::: Source data

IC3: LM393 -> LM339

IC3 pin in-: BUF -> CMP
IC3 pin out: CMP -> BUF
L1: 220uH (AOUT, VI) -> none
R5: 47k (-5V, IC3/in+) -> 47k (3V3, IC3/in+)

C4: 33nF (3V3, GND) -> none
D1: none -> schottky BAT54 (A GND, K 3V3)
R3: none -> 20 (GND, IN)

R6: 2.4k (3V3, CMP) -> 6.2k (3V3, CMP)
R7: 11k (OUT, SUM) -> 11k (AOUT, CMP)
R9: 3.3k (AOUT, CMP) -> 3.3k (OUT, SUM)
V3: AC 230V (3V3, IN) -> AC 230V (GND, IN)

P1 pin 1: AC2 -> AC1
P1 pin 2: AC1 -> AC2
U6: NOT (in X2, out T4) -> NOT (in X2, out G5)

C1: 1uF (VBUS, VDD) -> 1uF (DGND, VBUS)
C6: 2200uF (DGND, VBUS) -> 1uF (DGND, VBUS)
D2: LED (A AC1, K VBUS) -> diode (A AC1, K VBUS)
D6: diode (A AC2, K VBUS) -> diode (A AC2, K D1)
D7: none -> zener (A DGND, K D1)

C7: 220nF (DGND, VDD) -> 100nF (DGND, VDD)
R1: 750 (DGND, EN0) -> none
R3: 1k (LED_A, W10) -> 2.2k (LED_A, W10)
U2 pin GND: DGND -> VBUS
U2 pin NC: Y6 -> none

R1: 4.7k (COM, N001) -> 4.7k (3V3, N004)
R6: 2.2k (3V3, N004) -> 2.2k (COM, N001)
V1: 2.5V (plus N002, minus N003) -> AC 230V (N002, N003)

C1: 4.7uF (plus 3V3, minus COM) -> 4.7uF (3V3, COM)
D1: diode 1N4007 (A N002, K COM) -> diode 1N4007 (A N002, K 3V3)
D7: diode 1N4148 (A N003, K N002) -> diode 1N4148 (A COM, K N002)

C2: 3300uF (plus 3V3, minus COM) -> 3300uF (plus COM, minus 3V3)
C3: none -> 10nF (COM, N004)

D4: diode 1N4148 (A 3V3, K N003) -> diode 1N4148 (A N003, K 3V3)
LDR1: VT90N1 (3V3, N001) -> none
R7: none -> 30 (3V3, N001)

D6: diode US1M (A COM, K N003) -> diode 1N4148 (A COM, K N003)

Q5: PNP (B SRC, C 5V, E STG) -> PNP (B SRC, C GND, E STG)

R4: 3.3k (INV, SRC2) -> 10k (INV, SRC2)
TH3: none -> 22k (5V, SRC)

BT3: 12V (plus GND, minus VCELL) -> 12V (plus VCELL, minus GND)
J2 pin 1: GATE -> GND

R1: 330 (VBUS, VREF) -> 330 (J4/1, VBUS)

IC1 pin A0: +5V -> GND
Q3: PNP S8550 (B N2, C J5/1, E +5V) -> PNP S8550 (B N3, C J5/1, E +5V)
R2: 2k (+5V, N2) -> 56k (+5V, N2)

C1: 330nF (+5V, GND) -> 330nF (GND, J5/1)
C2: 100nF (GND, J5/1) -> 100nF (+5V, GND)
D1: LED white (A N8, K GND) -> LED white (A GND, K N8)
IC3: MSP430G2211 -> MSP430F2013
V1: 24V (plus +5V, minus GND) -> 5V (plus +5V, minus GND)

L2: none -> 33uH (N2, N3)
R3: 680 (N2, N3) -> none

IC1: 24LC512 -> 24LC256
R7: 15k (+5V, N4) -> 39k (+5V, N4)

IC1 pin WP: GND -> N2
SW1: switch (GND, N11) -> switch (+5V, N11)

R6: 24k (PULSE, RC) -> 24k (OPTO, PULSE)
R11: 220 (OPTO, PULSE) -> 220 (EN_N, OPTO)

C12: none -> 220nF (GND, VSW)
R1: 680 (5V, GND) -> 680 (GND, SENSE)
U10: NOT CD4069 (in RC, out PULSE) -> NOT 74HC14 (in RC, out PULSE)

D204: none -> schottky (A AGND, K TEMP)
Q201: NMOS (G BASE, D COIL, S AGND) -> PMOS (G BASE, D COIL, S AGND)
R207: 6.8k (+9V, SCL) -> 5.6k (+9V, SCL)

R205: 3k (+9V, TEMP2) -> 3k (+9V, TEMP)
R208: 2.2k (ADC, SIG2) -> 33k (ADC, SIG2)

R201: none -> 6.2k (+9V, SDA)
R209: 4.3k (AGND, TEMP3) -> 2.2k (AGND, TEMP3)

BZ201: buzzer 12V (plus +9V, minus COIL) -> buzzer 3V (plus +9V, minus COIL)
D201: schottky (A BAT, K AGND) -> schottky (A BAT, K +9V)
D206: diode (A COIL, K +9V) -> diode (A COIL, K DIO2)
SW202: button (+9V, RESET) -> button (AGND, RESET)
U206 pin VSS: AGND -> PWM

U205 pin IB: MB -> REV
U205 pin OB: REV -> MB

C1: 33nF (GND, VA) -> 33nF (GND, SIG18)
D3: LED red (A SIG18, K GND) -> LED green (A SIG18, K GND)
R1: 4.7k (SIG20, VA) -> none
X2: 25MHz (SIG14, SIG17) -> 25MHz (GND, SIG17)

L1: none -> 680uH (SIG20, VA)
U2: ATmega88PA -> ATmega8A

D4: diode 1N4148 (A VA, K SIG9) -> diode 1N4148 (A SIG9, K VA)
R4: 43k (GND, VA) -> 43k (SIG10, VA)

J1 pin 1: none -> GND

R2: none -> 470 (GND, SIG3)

::::::

**Your goal**
Which lines above contain the word "diode"? Copy each one.

**Exercise solution**
D2: LED (A AC1, K VBUS) -> diode (A AC1, K VBUS)
D6: diode (A AC2, K VBUS) -> diode (A AC2, K D1)
D1: diode 1N4007 (A N002, K COM) -> diode 1N4007 (A N002, K 3V3)
D7: diode 1N4148 (A N003, K N002) -> diode 1N4148 (A COM, K N002)
D4: diode 1N4148 (A 3V3, K N003) -> diode 1N4148 (A N003, K 3V3)
D6: diode US1M (A COM, K N003) -> diode 1N4148 (A COM, K N003)
D206: diode (A COIL, K +9V) -> diode (A COIL, K DIO2)
D4: diode 1N4148 (A VA, K SIG9) -> diode 1N4148 (A SIG9, K VA)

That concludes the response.